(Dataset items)
##############################
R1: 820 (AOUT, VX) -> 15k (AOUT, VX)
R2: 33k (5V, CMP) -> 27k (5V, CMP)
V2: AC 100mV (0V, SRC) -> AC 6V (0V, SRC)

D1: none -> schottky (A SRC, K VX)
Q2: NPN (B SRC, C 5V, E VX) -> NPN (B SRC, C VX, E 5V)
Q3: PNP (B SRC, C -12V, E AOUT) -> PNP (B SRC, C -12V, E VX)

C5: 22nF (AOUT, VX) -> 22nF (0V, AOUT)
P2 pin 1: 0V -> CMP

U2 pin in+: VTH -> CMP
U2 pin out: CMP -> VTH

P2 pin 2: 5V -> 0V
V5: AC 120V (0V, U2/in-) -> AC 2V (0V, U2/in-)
##############################
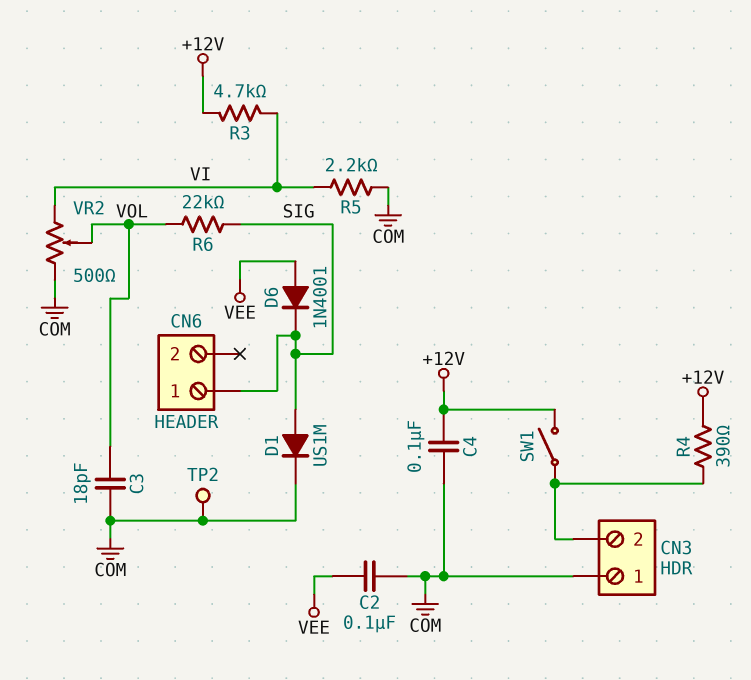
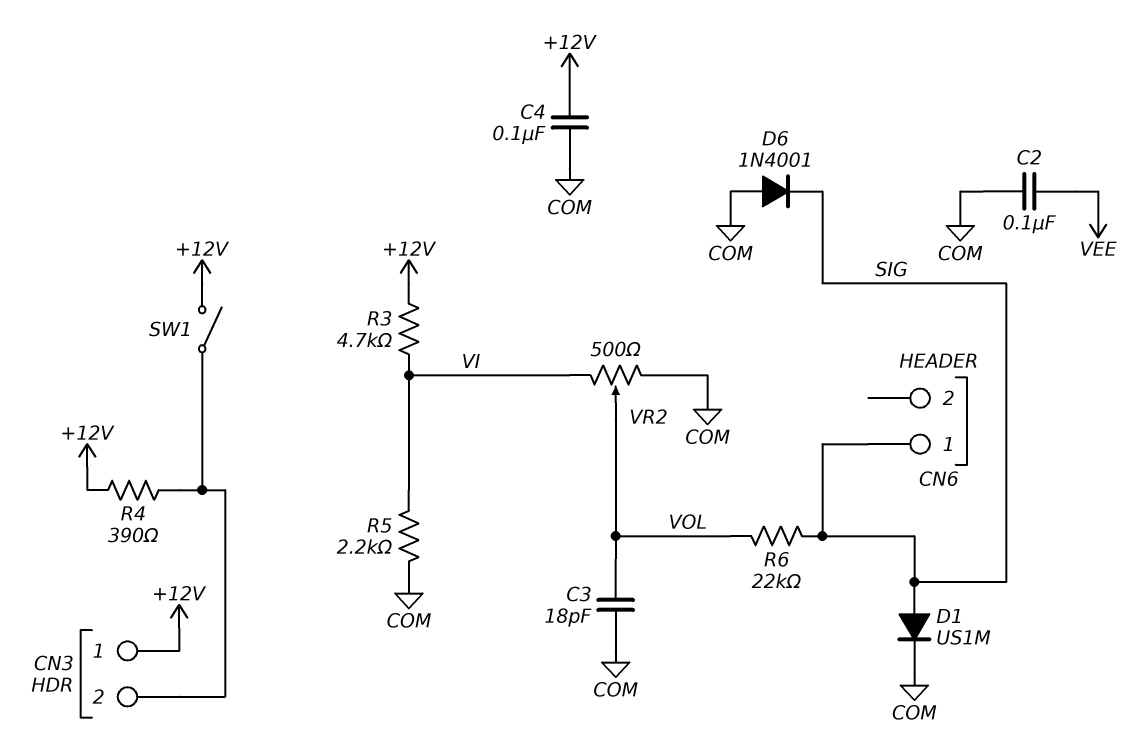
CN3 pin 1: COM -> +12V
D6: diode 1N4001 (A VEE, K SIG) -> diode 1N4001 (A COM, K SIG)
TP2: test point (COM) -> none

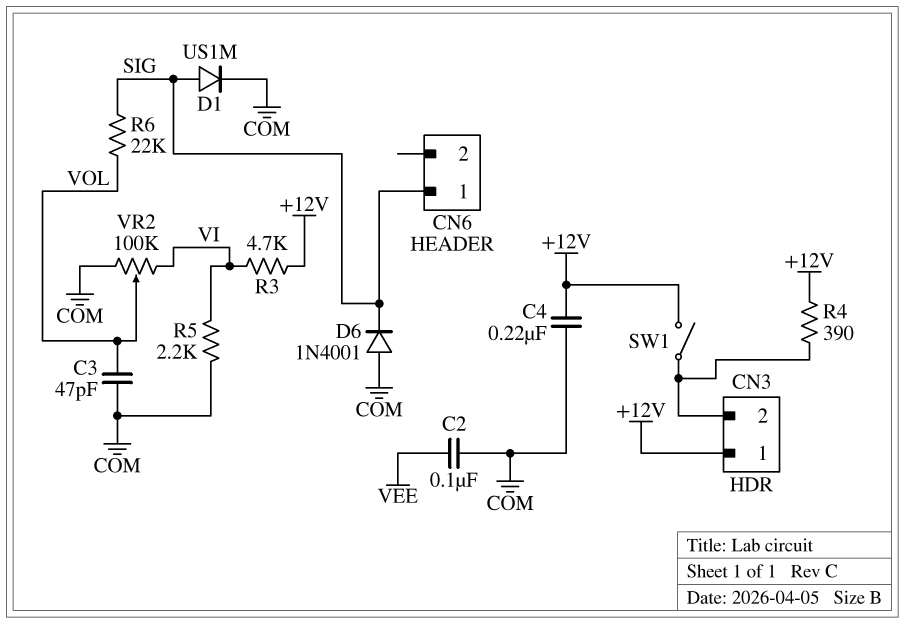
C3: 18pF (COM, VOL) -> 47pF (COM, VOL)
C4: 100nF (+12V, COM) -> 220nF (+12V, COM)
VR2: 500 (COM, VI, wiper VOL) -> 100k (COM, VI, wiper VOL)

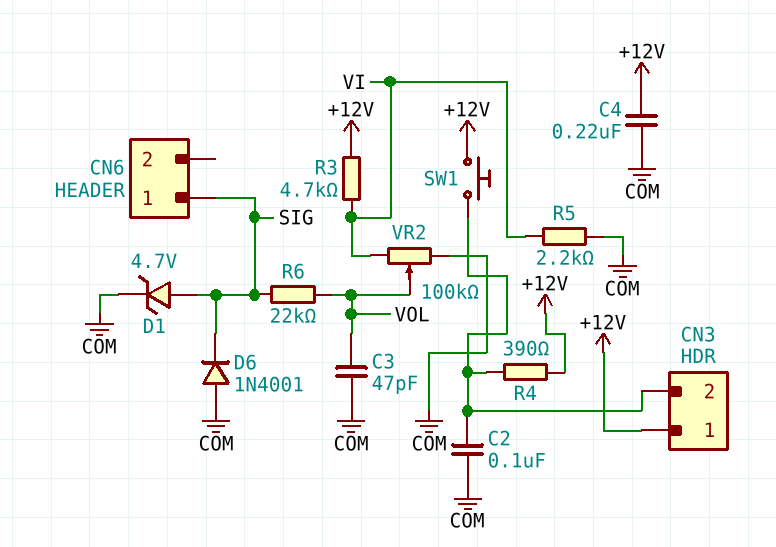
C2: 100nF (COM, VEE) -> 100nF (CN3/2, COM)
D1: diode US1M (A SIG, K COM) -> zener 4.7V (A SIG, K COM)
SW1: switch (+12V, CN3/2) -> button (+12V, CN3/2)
##############################
- _EXERCISE AIM_: In the entries above, the lines between the one holding "R1: 820 (AOUT, VX) -> 15k (AOUT, VX)" and the one holding "P2 pin 1: 0V -> CMP", inclusive, are to be printed exactly as written, and those alone.

- _RESULT BELOW_:
R1: 820 (AOUT, VX) -> 15k (AOUT, VX)
R2: 33k (5V, CMP) -> 27k (5V, CMP)
V2: AC 100mV (0V, SRC) -> AC 6V (0V, SRC)

D1: none -> schottky (A SRC, K VX)
Q2: NPN (B SRC, C 5V, E VX) -> NPN (B SRC, C VX, E 5V)
Q3: PNP (B SRC, C -12V, E AOUT) -> PNP (B SRC, C -12V, E VX)

C5: 22nF (AOUT, VX) -> 22nF (0V, AOUT)
P2 pin 1: 0V -> CMP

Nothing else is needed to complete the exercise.